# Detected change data
*** Block opens ***

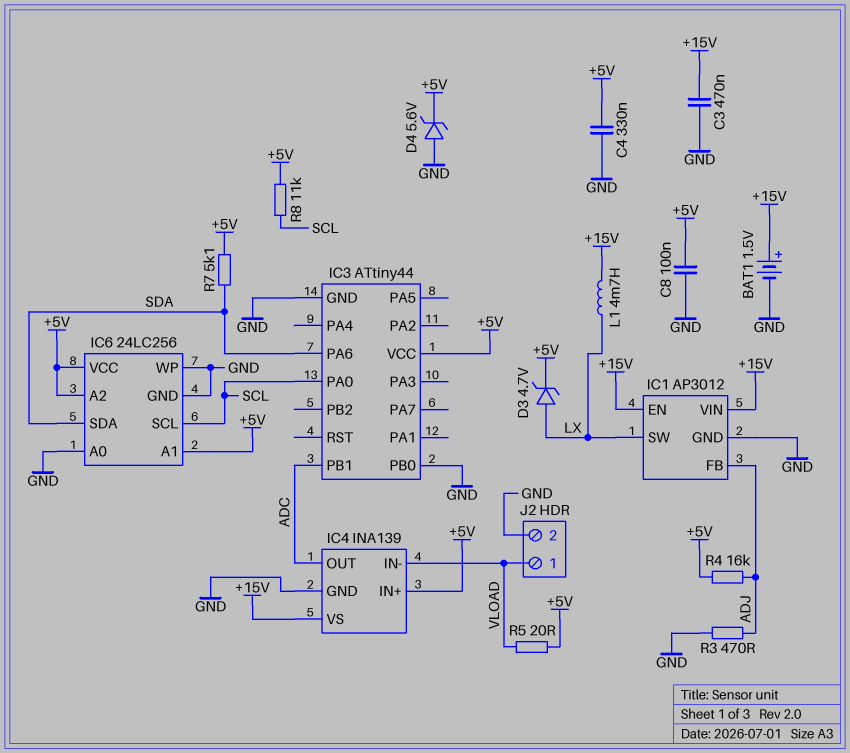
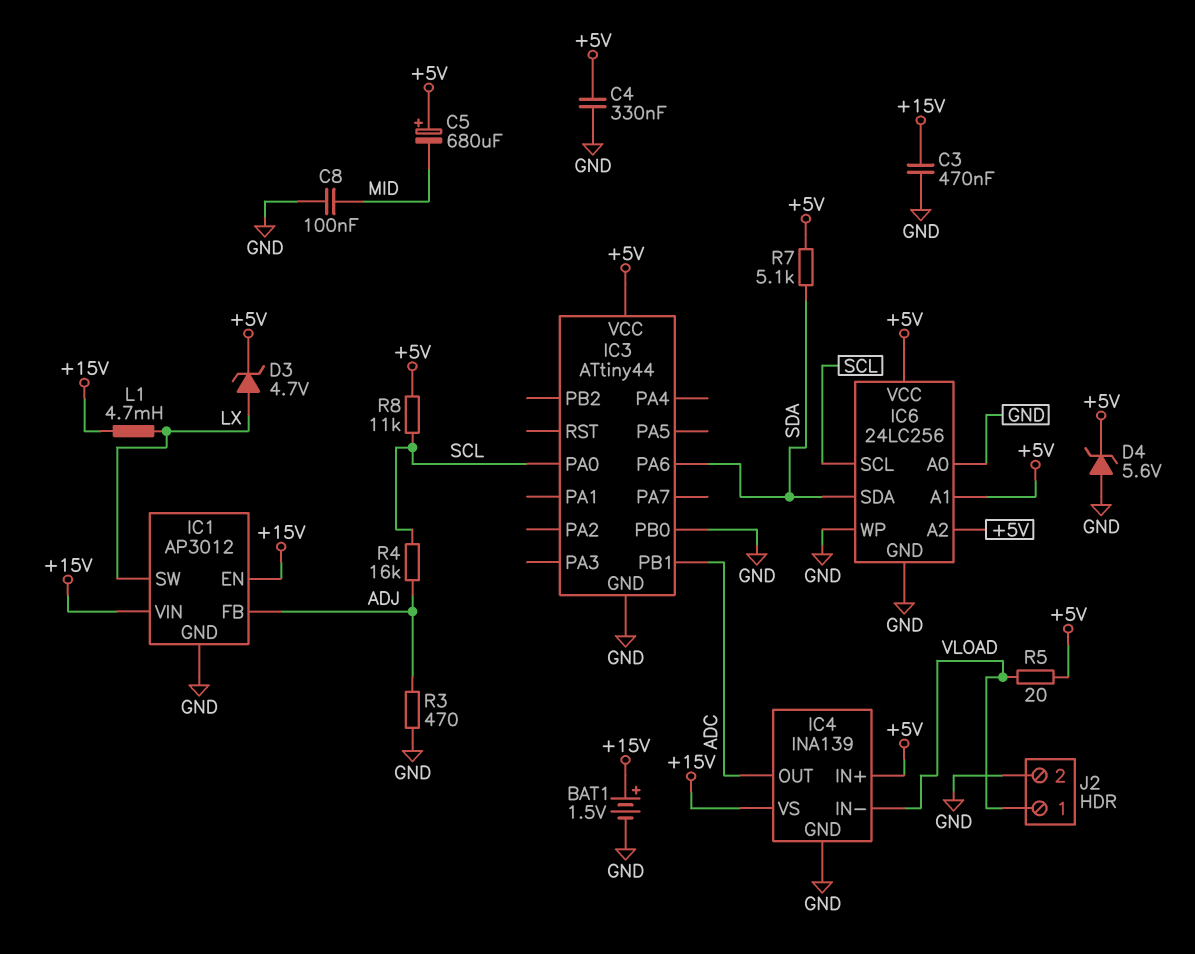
C5: none -> 680uF (plus +5V, minus MID)
C8: 100nF (+5V, GND) -> 100nF (GND, MID)
R4: 16k (+5V, ADJ) -> 16k (ADJ, SCL)

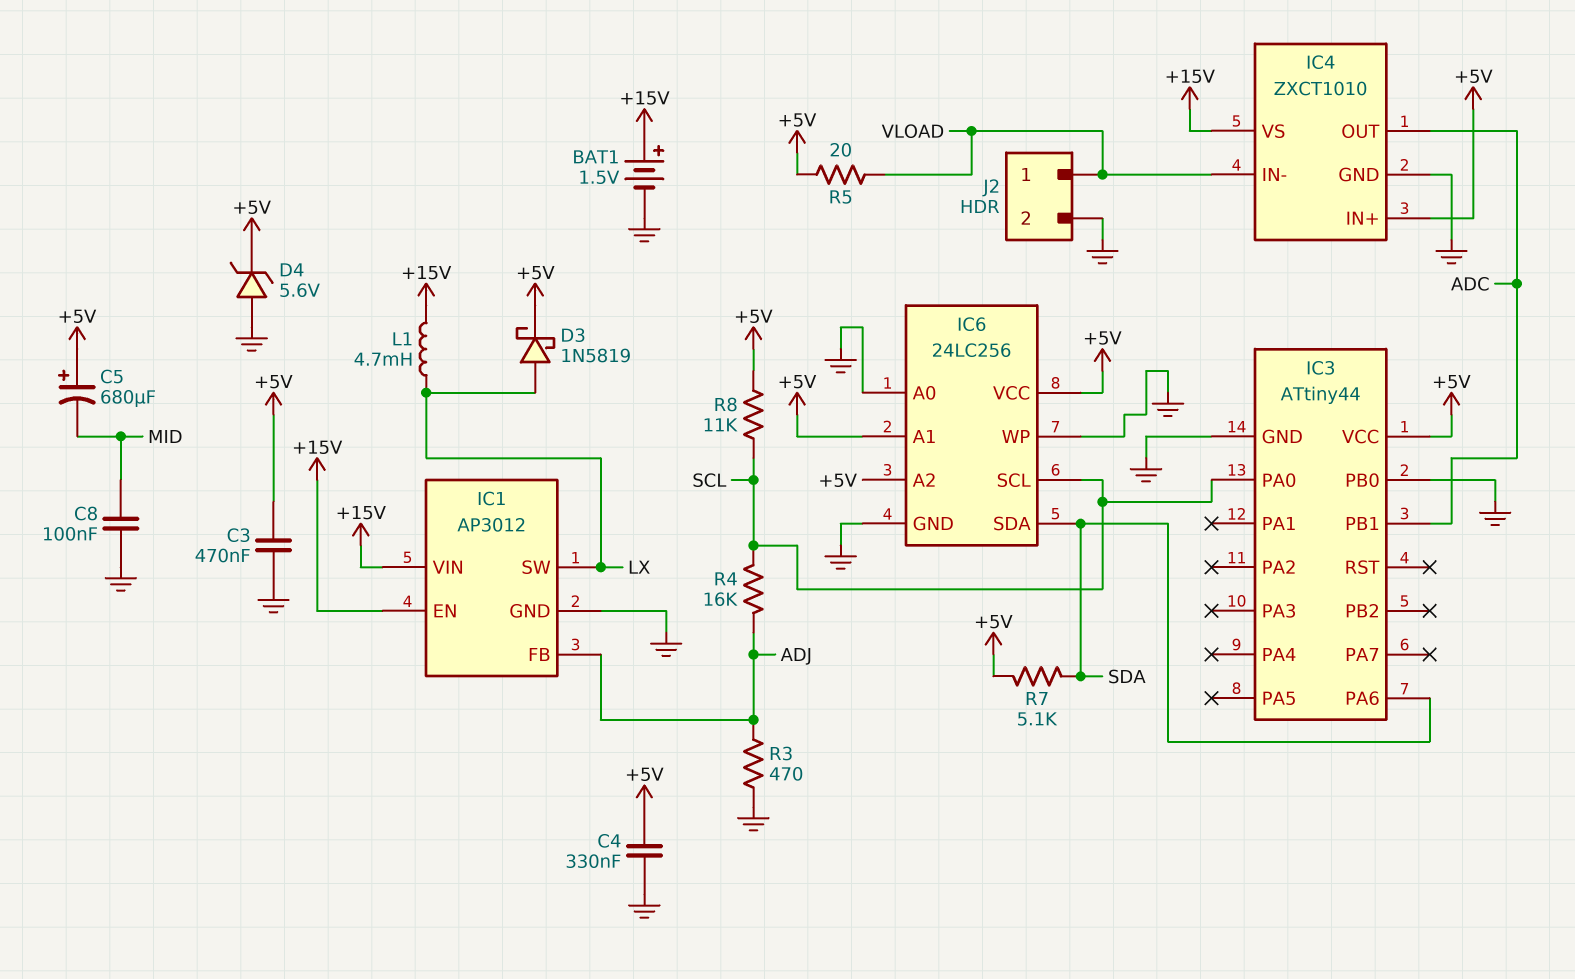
C3: 470nF (+15V, GND) -> 470nF (+5V, GND)
D3: zener 4.7V (A LX, K +5V) -> schottky 1N5819 (A LX, K +5V)
IC4: INA139 -> ZXCT1010

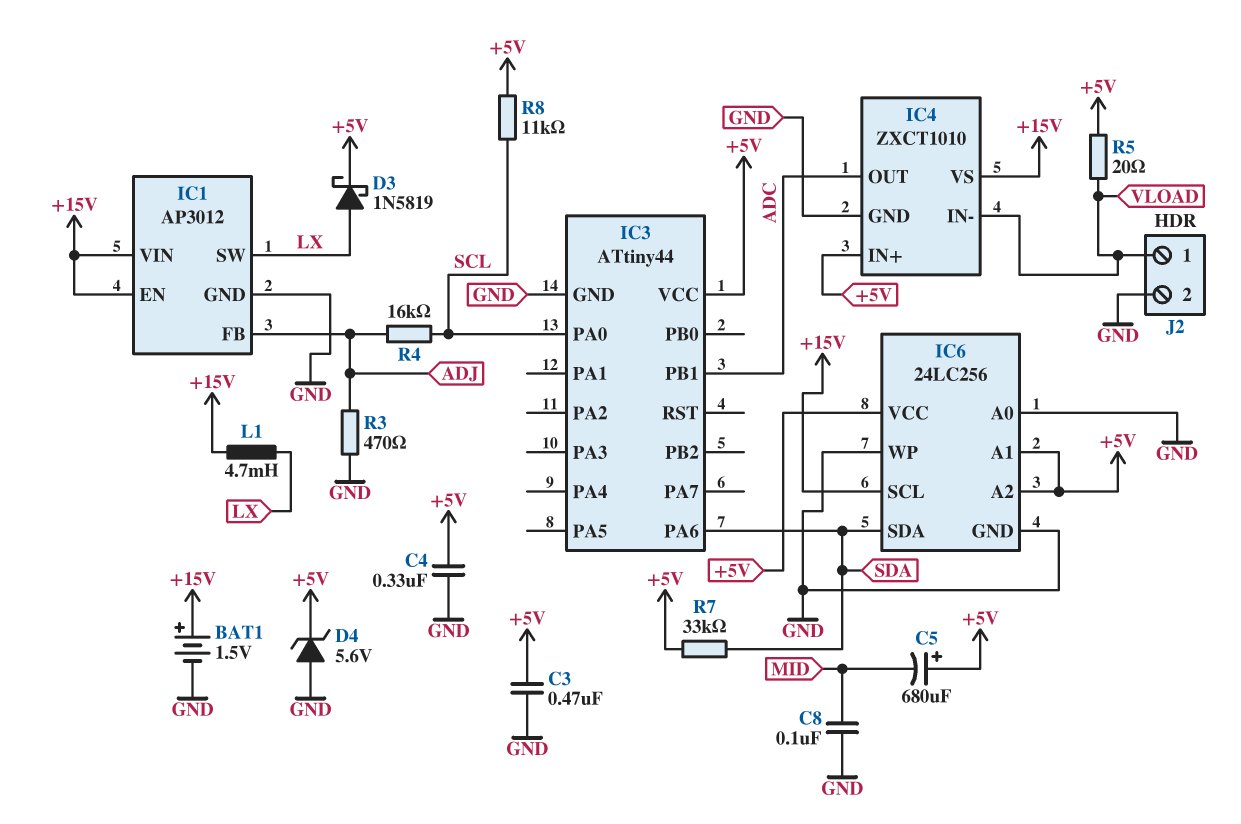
IC3 pin PB0: GND -> none
IC6 pin SCL: SCL -> +15V
R7: 5.1k (+5V, SDA) -> 33k (+5V, SDA)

*** Block closes ***

# PROBLEM TO WORK ON
Transcribe each line above verbatim, with the pictures left out.

# SOLUTION TO THE EXERCISE
C5: none -> 680uF (plus +5V, minus MID)
C8: 100nF (+5V, GND) -> 100nF (GND, MID)
R4: 16k (+5V, ADJ) -> 16k (ADJ, SCL)

C3: 470nF (+15V, GND) -> 470nF (+5V, GND)
D3: zener 4.7V (A LX, K +5V) -> schottky 1N5819 (A LX, K +5V)
IC4: INA139 -> ZXCT1010

IC3 pin PB0: GND -> none
IC6 pin SCL: SCL -> +15V
R7: 5.1k (+5V, SDA) -> 33k (+5V, SDA)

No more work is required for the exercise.